══ Supplied information ══
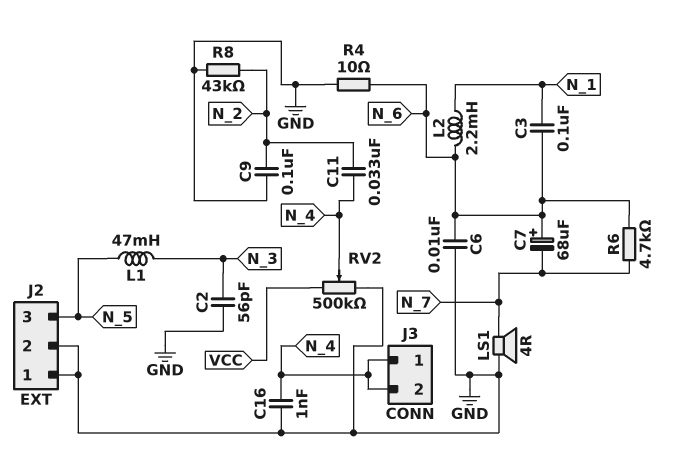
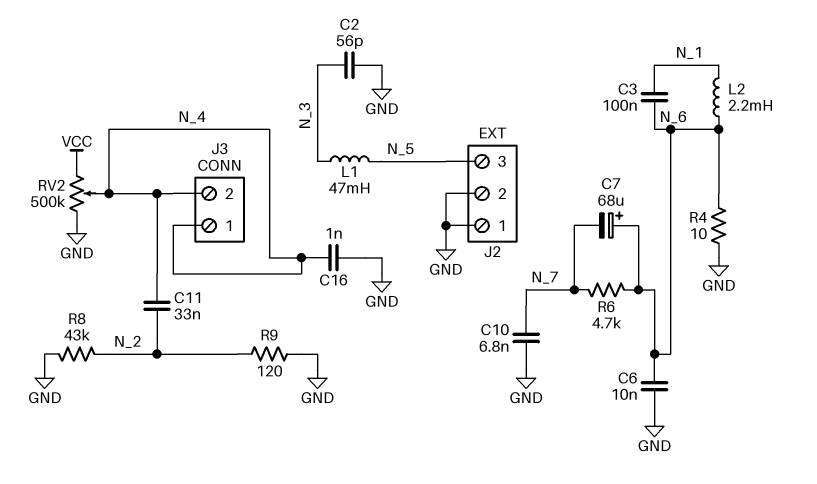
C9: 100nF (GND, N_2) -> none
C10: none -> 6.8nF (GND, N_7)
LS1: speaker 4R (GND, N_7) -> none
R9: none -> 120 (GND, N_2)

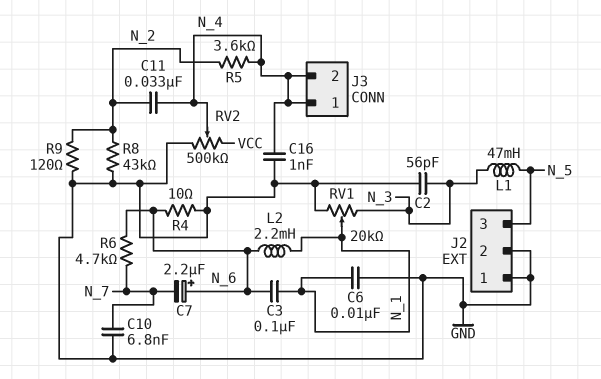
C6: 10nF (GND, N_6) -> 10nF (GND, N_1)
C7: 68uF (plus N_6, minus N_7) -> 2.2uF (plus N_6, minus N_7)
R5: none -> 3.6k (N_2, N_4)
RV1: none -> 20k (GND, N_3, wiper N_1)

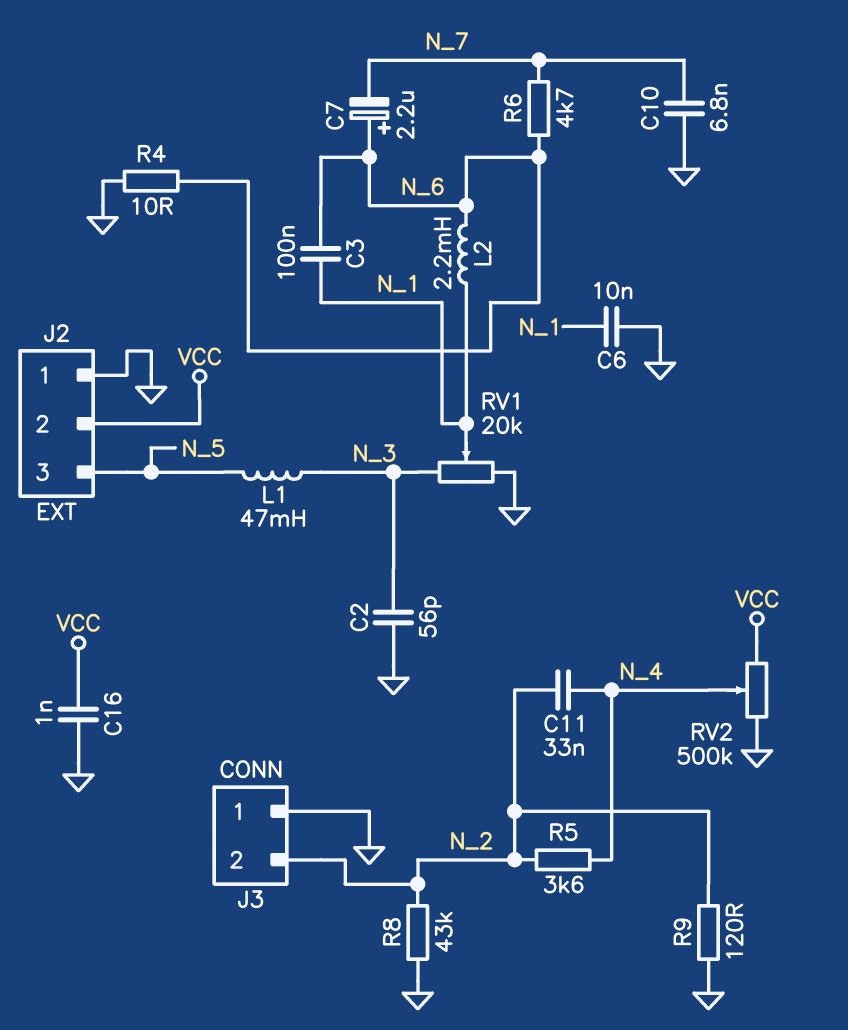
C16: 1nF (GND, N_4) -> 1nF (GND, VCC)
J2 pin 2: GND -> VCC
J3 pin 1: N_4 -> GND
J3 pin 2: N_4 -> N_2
═══
══ Supplied information ══
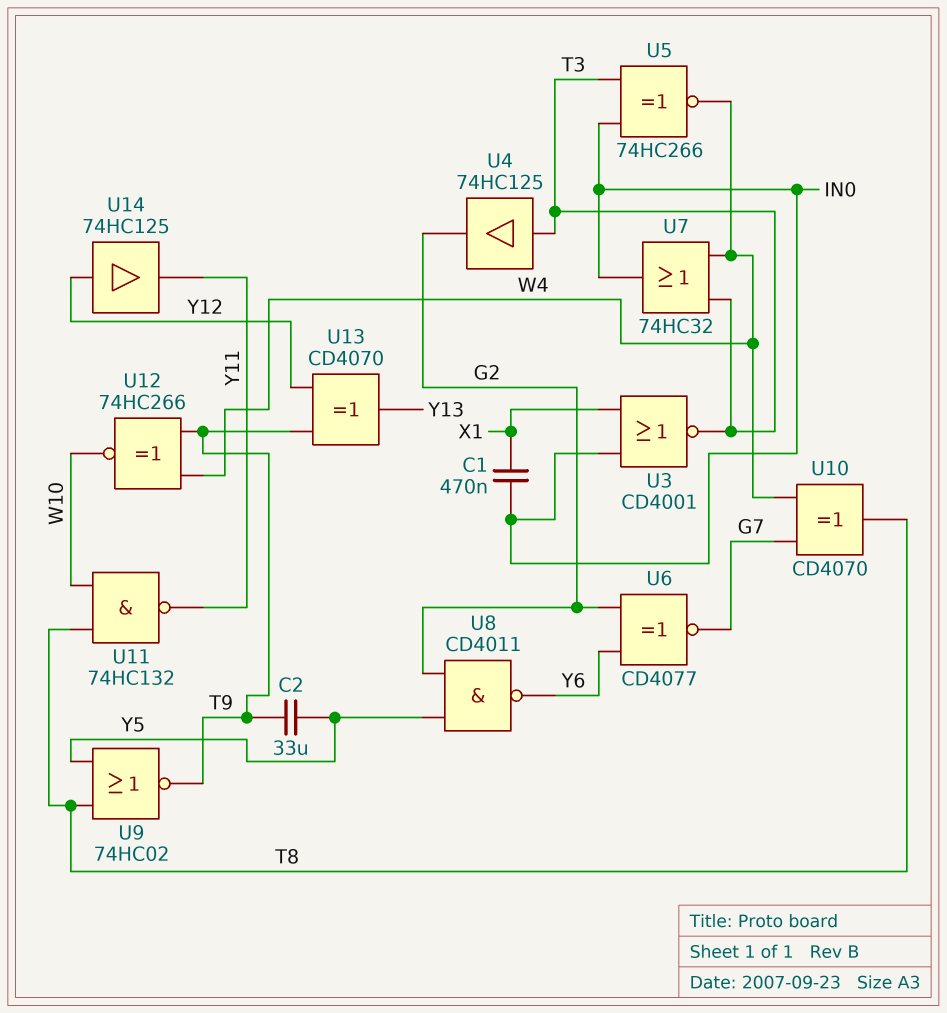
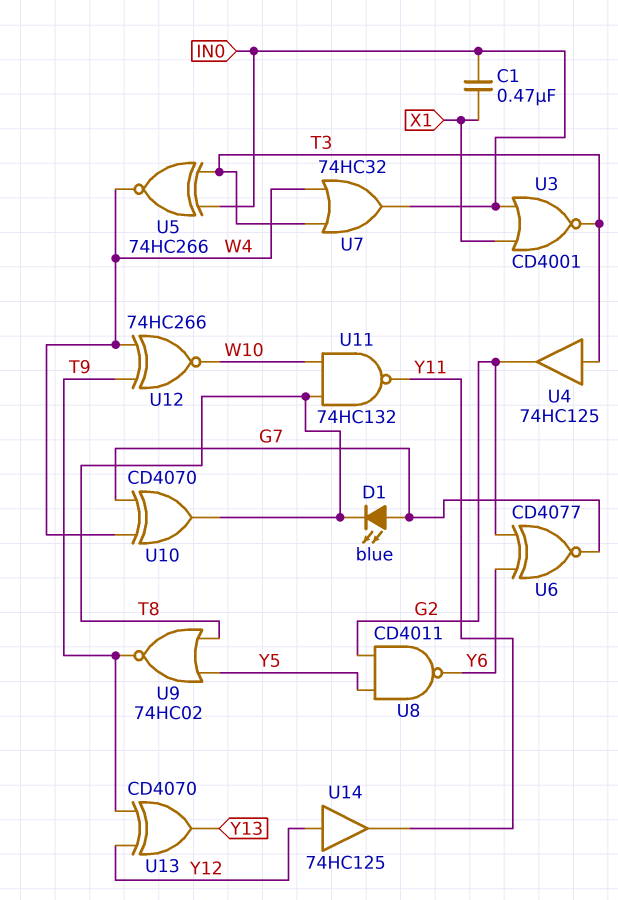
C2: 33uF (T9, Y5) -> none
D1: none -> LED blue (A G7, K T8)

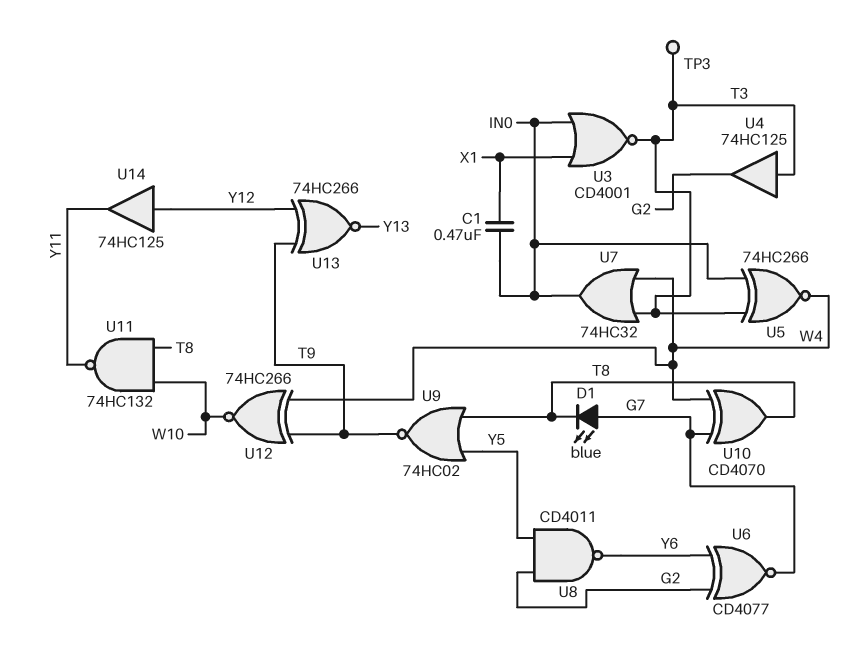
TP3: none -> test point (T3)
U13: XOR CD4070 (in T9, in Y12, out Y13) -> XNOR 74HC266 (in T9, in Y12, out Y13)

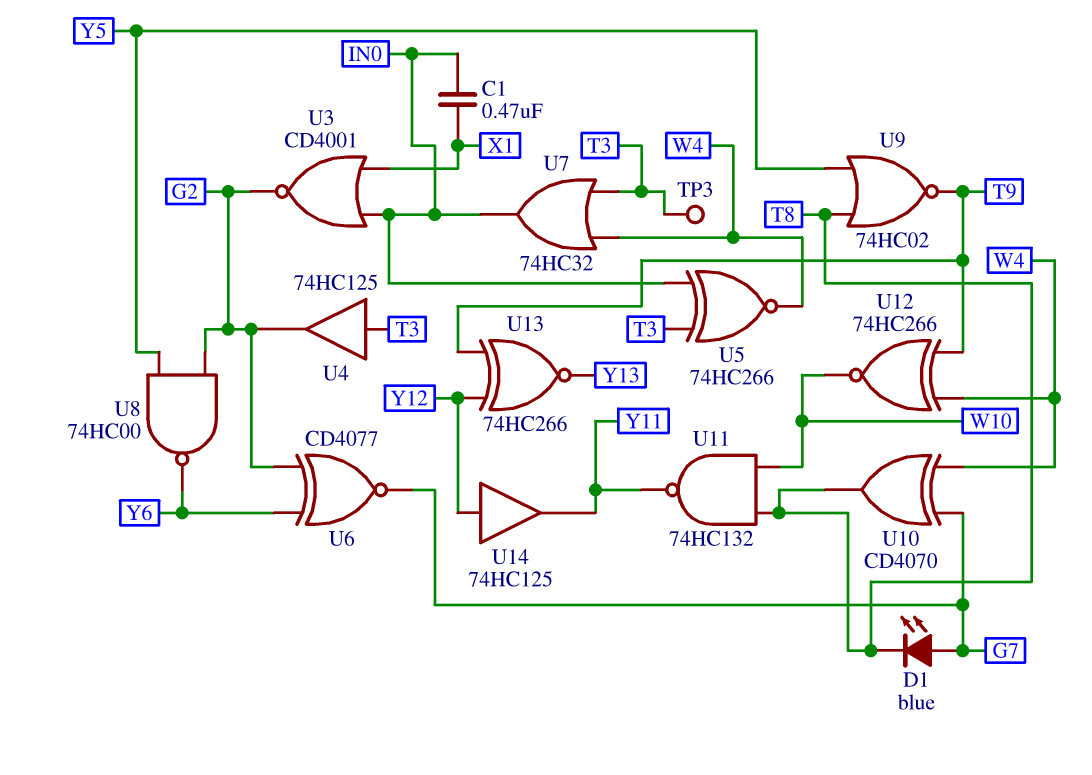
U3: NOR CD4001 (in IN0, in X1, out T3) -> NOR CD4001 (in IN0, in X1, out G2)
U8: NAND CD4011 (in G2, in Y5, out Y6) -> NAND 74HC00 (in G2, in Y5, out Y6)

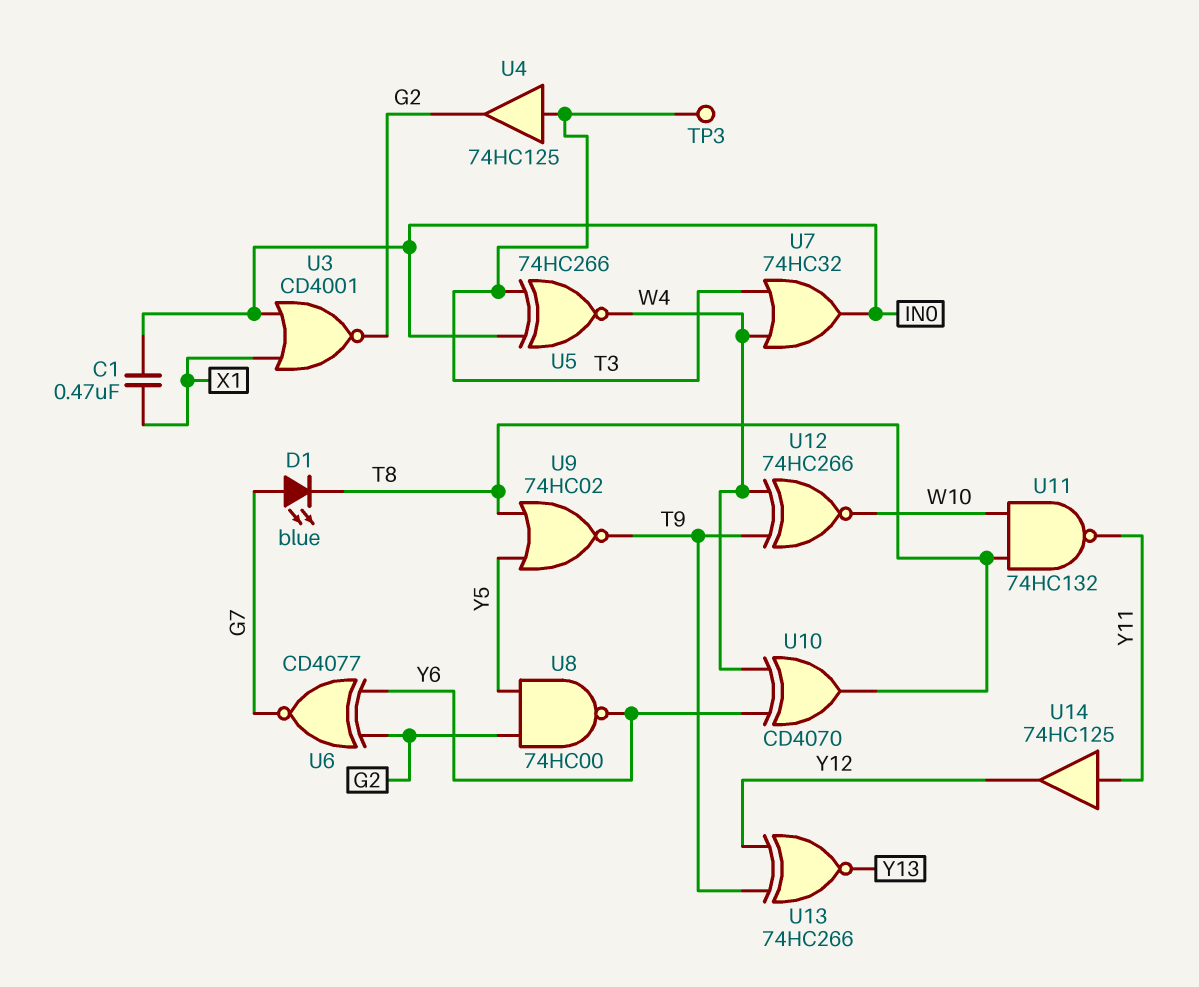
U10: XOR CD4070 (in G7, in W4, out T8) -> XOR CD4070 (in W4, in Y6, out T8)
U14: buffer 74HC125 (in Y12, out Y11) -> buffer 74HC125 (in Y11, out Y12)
═══
══ Supplied information ══
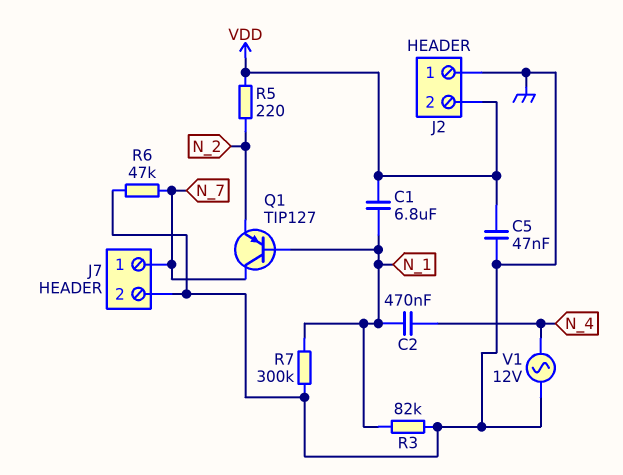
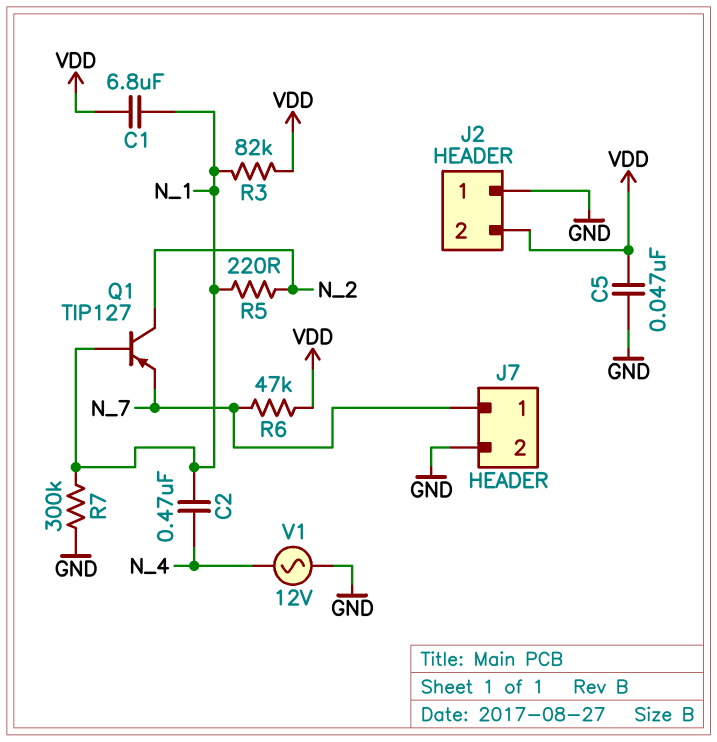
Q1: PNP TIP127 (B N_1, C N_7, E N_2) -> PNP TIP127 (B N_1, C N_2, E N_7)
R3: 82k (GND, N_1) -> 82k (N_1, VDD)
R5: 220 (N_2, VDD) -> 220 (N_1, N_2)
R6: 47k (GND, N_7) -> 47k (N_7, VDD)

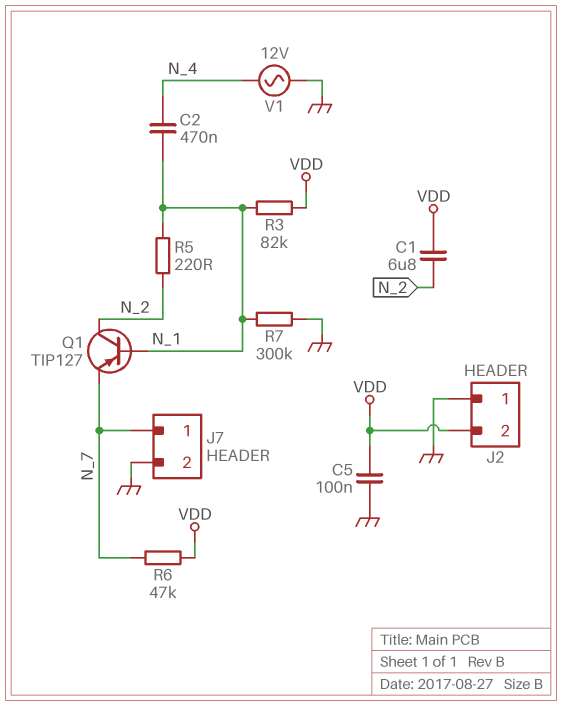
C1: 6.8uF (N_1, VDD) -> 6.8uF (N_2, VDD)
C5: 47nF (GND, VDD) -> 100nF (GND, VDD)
═══
- **Task**:
From the records above, pull out each line that has "none".

- **Exercise response**:
C9: 100nF (GND, N_2) -> none
C10: none -> 6.8nF (GND, N_7)
LS1: speaker 4R (GND, N_7) -> none
R9: none -> 120 (GND, N_2)
R5: none -> 3.6k (N_2, N_4)
RV1: none -> 20k (GND, N_3, wiper N_1)
C2: 33uF (T9, Y5) -> none
D1: none -> LED blue (A G7, K T8)
TP3: none -> test point (T3)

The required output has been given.